### Exercise
Below are some records. Pull every line that contains the word "turquoise".
[Record set Boundary: Start]
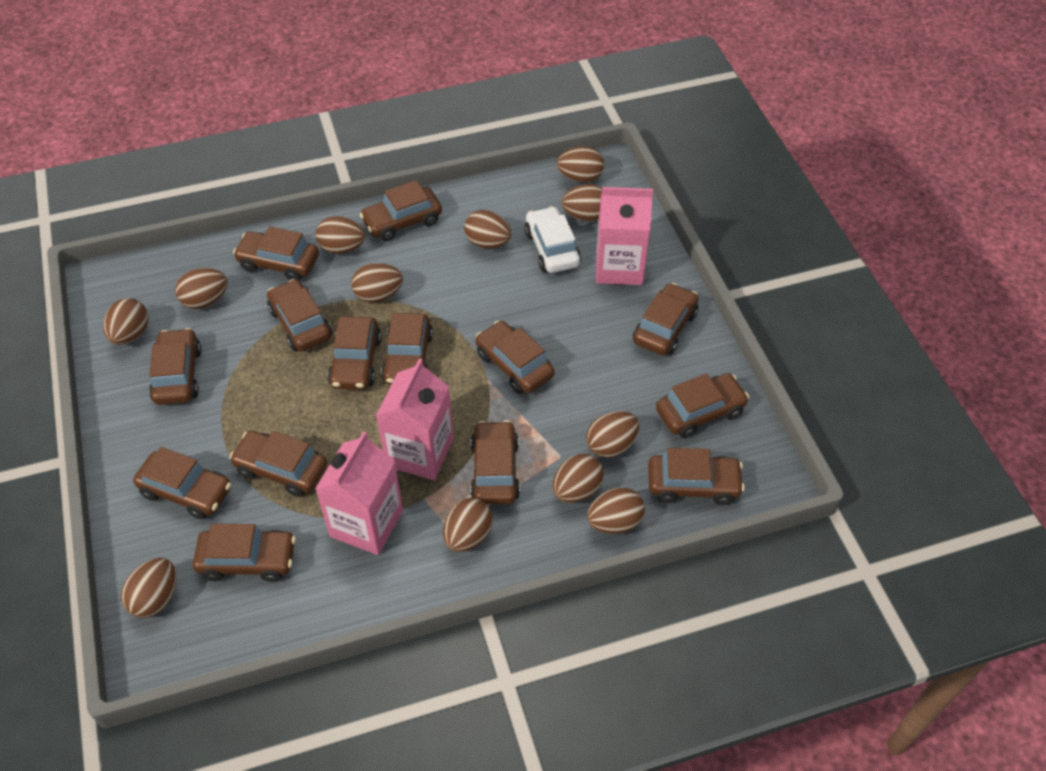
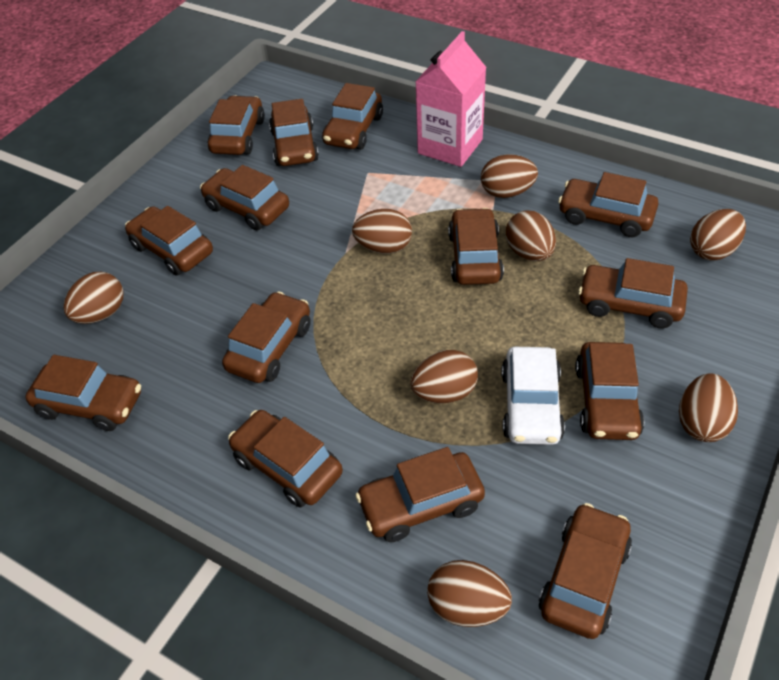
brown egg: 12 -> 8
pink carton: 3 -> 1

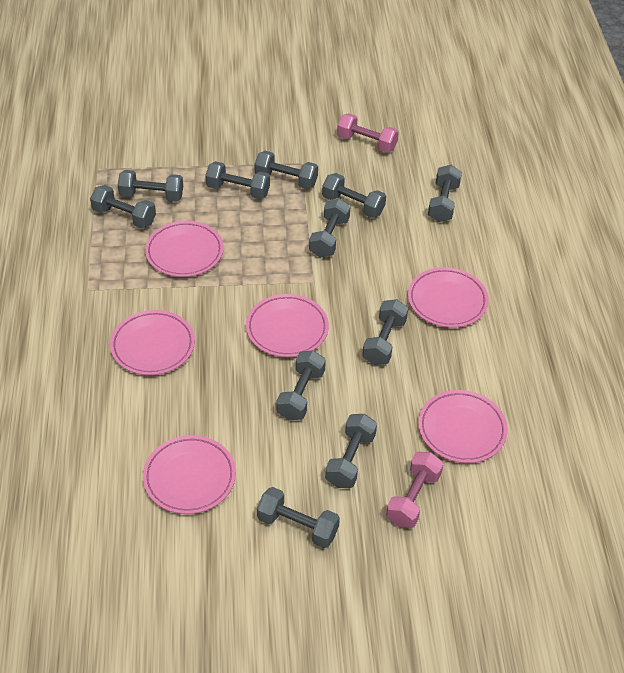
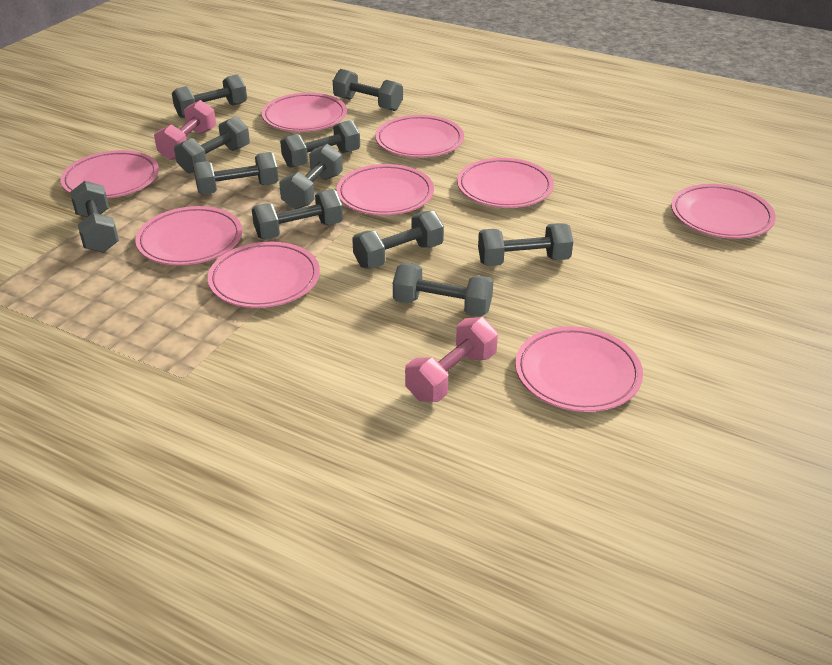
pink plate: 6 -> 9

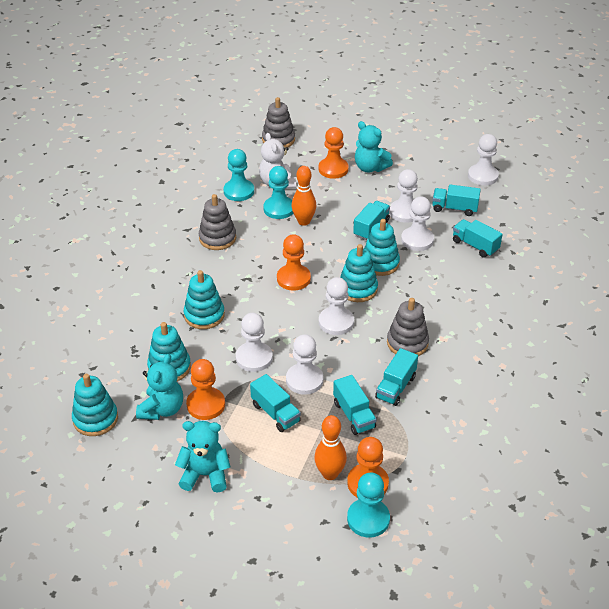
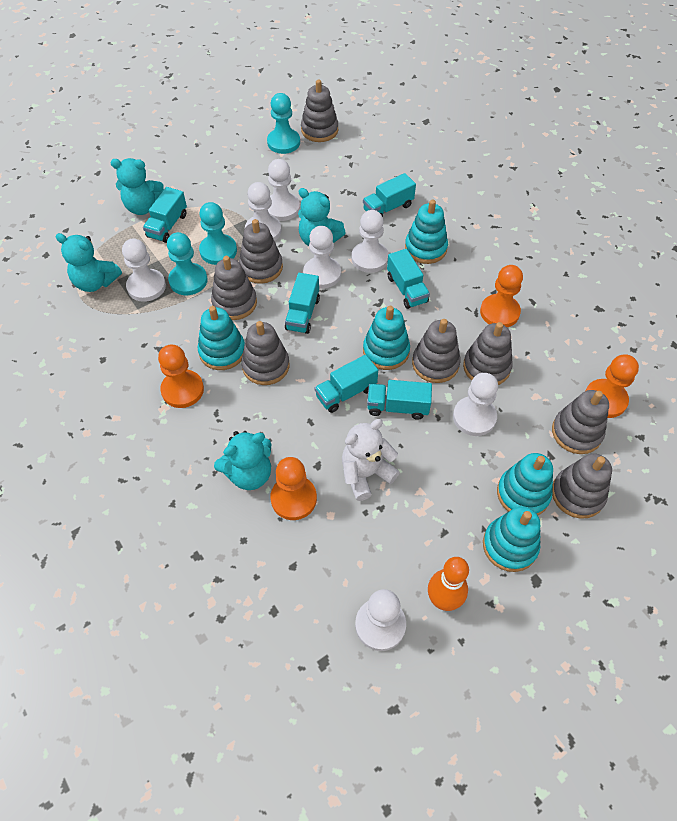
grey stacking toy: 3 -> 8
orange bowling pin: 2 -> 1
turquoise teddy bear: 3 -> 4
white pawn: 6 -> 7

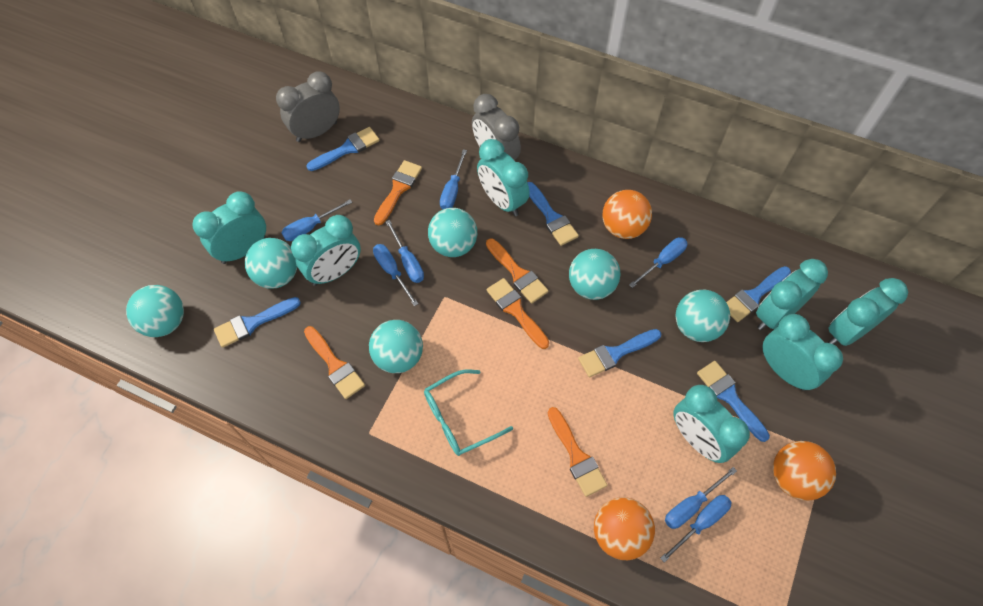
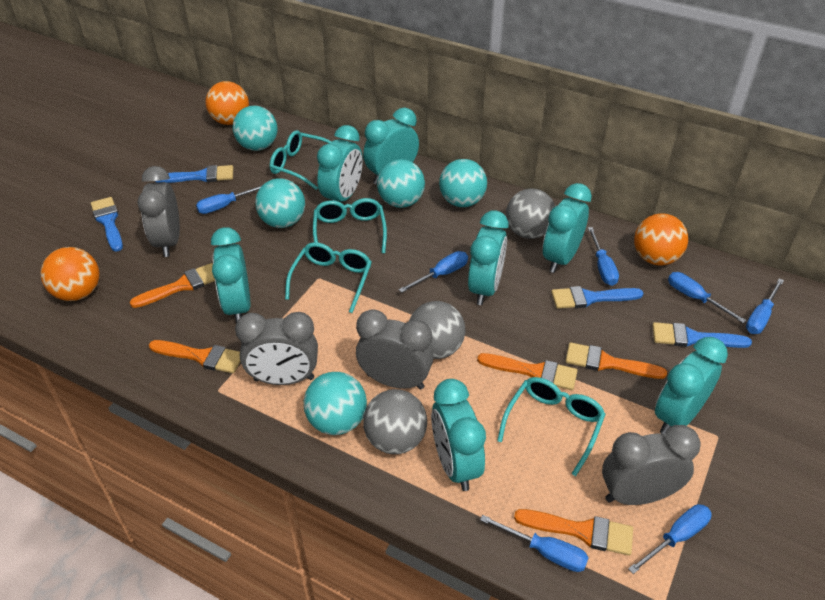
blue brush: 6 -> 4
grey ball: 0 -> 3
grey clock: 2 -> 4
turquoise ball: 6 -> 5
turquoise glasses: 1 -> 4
[Record set Boundary: End]
### Solution to this problem
turquoise teddy bear: 3 -> 4
turquoise ball: 6 -> 5
turquoise glasses: 1 -> 4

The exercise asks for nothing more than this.